+++ WORKING DATA +++

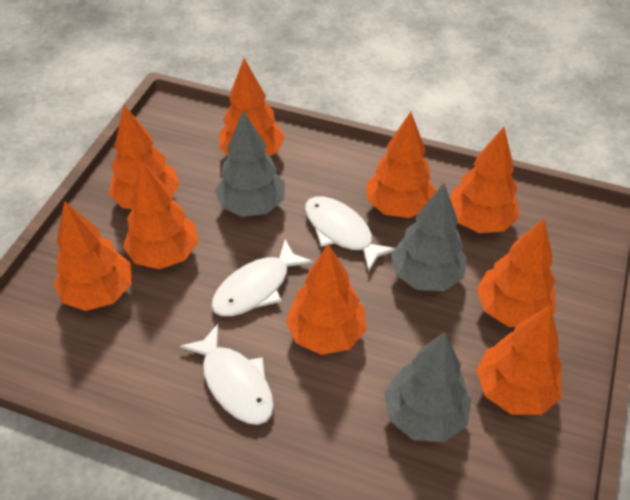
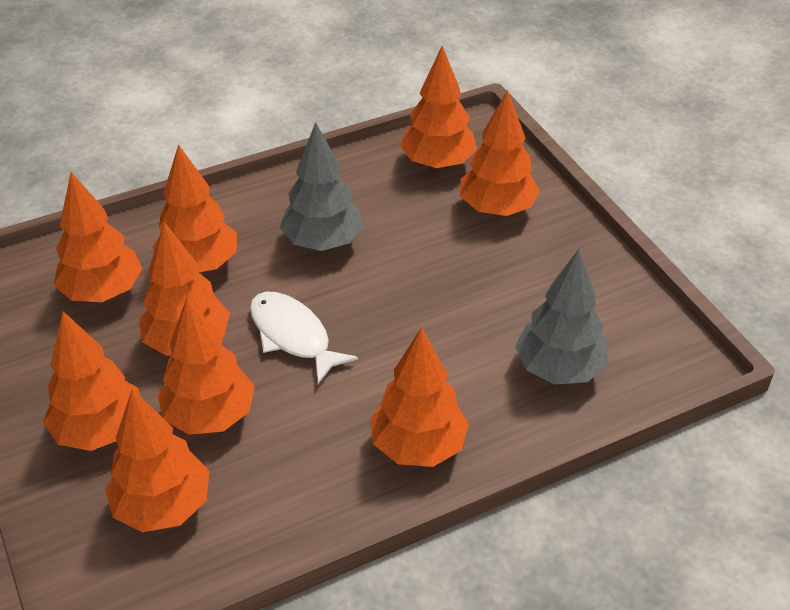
grey tree: 3 -> 2
white fish: 3 -> 1

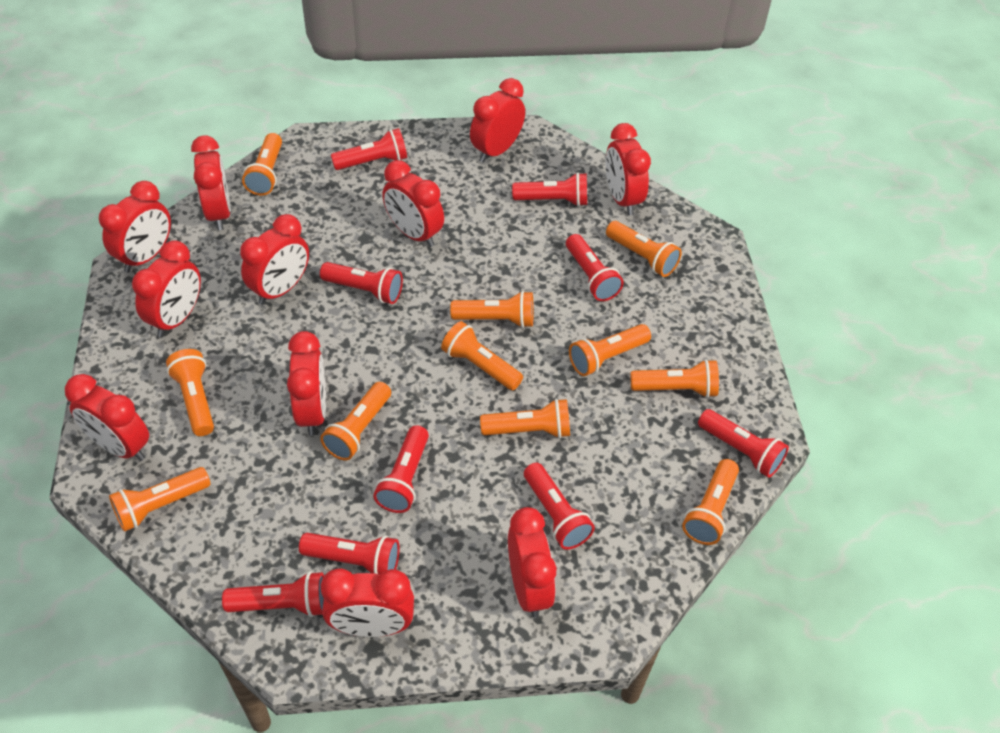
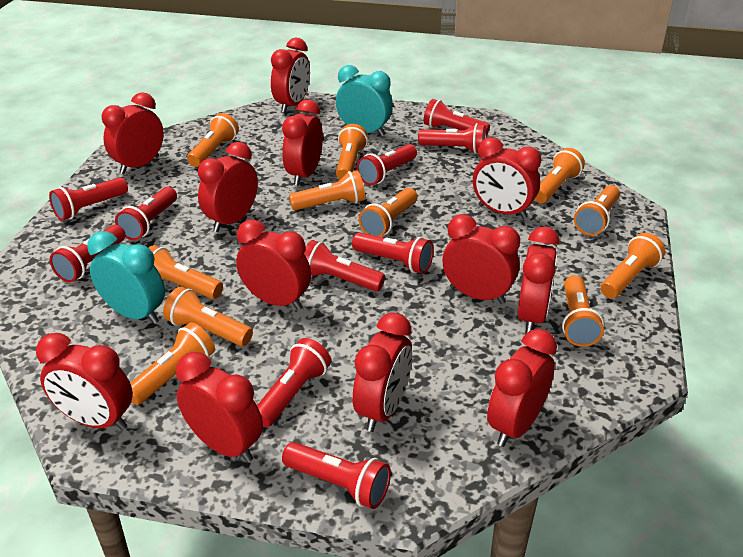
red clock: 11 -> 12
red flashlight: 9 -> 10
turquoise clock: 0 -> 2

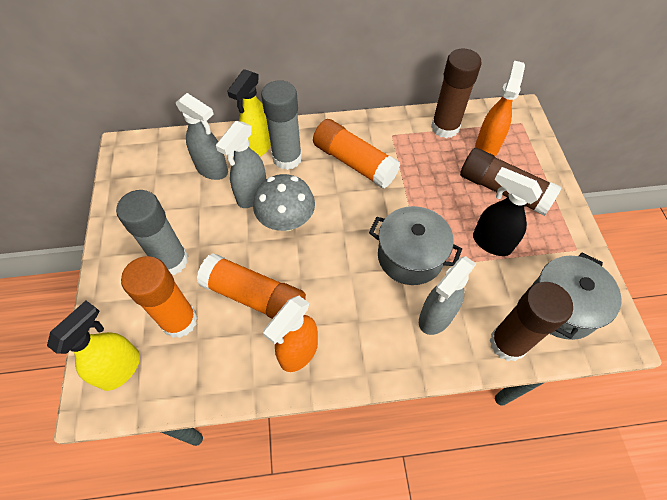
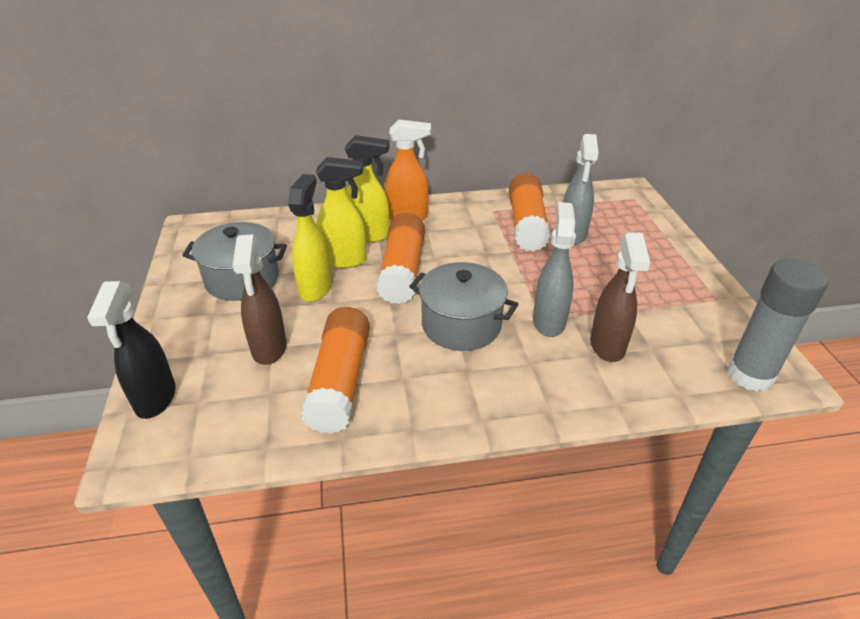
brown glue stick: 3 -> 0
brown spray bottle: 0 -> 2
grey glue stick: 2 -> 1
grey mushroom: 1 -> 0
grey spray bottle: 3 -> 2
orange spray bottle: 2 -> 1
yellow spray bottle: 2 -> 3

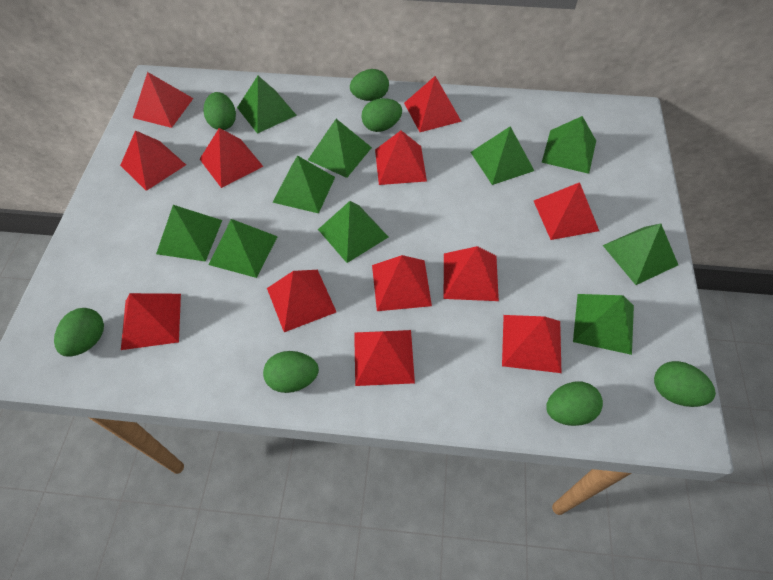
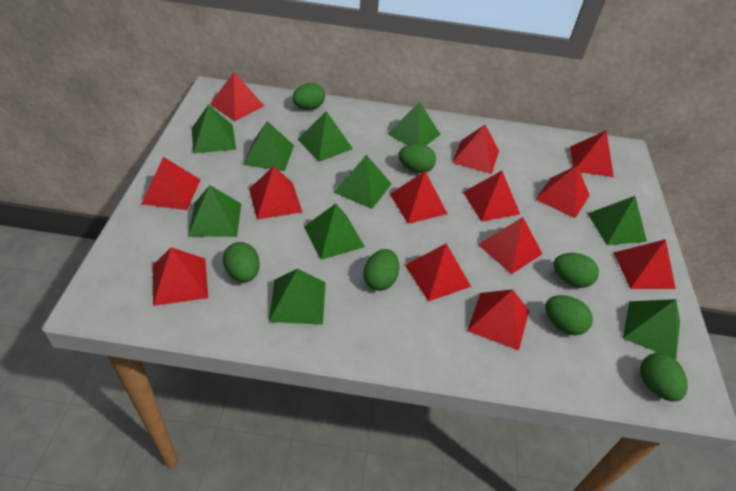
red pyramid: 12 -> 13

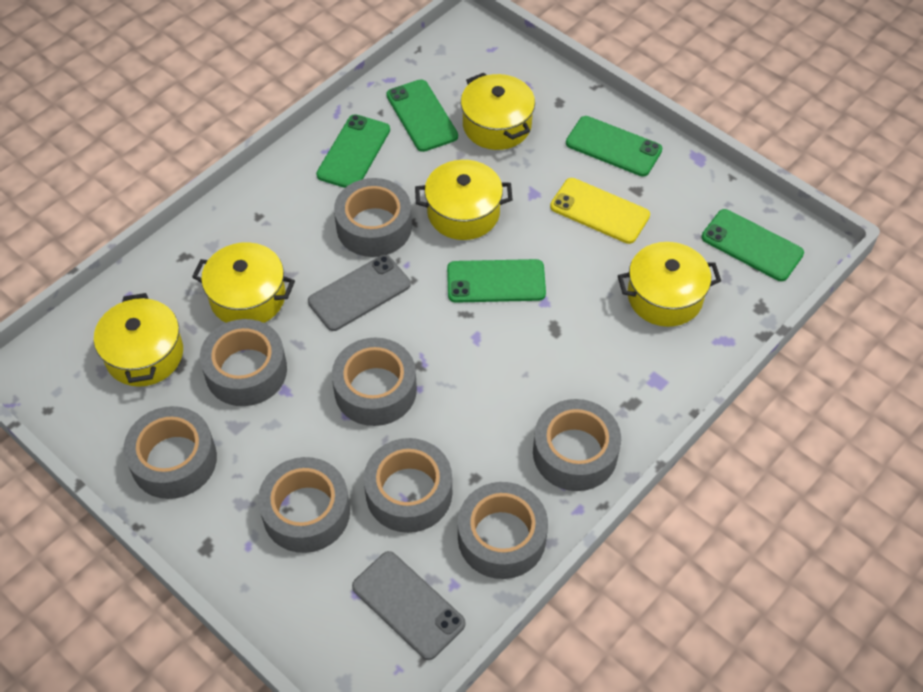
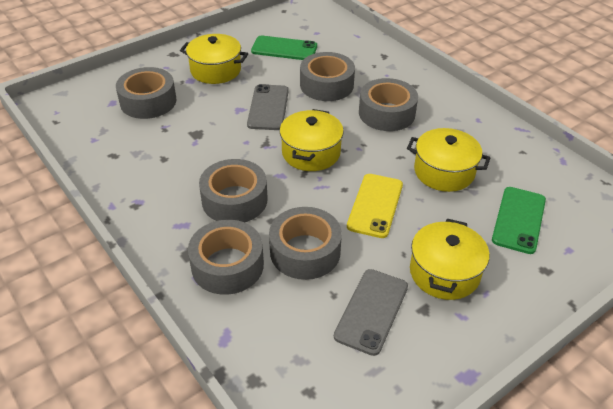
green phone: 5 -> 2
grey tape: 8 -> 6
yellow pot: 5 -> 4

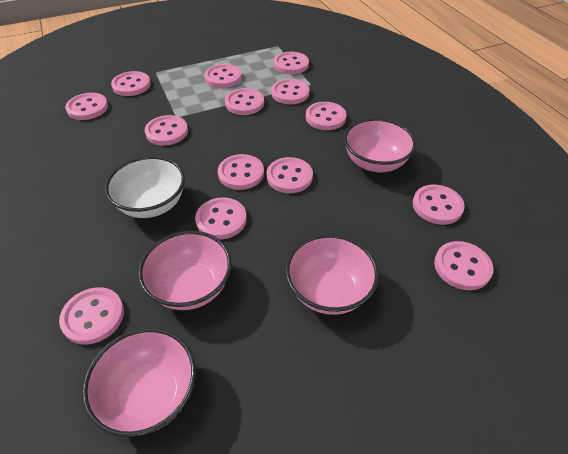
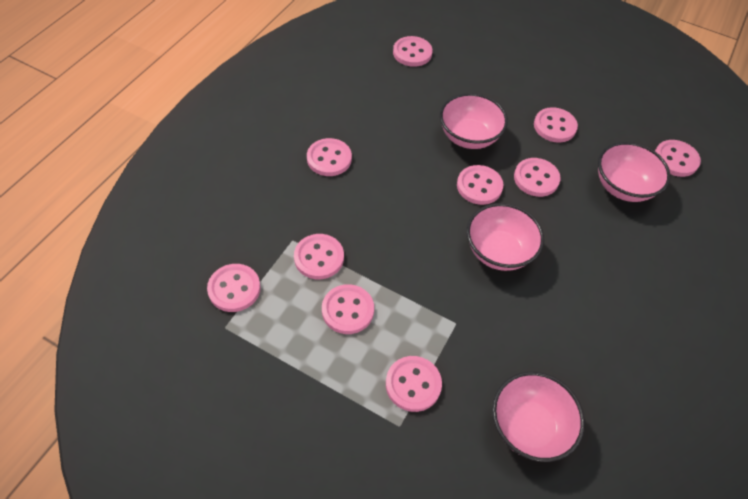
pink button: 14 -> 10
white bowl: 1 -> 0

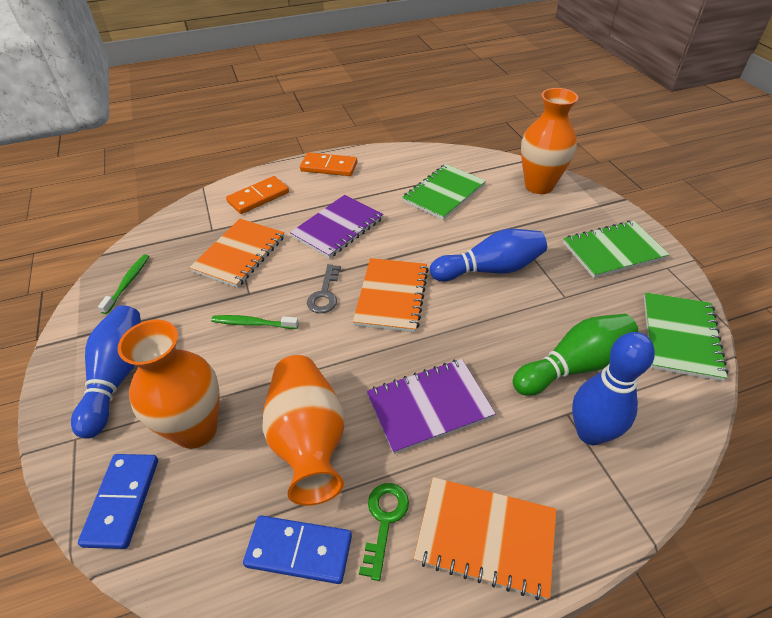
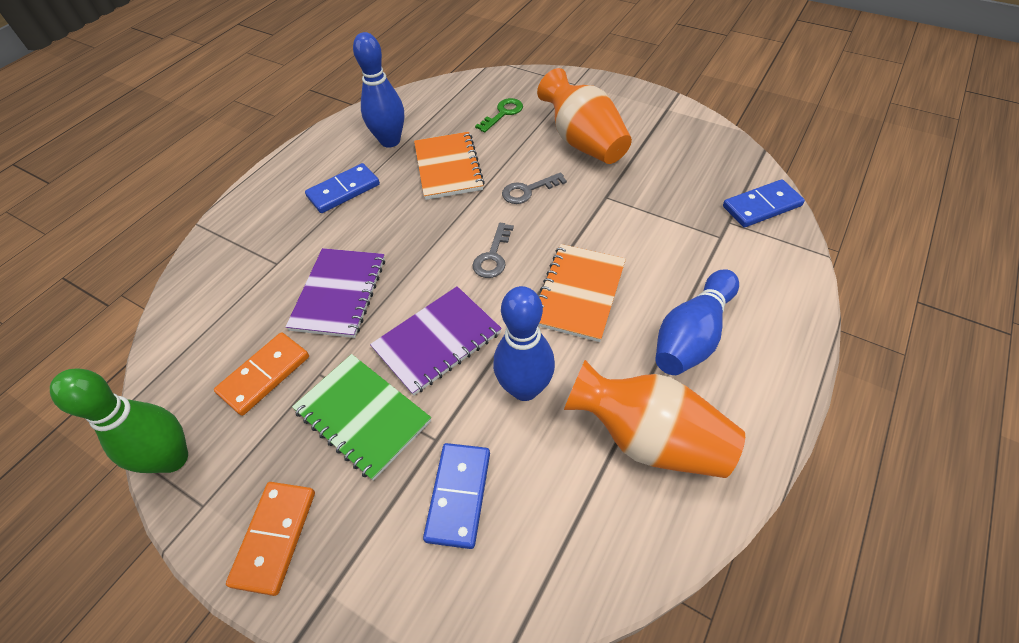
blue domino: 2 -> 3
green notebook: 3 -> 1
green toothbrush: 2 -> 0
grey key: 1 -> 2
orange notebook: 3 -> 2
orange vase: 3 -> 2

+++

# ACTION ITEM
Which of the lines above mention the word "brown"? Pull those lines out.

# SOLUTION TO THIS EXERCISE
brown glue stick: 3 -> 0
brown spray bottle: 0 -> 2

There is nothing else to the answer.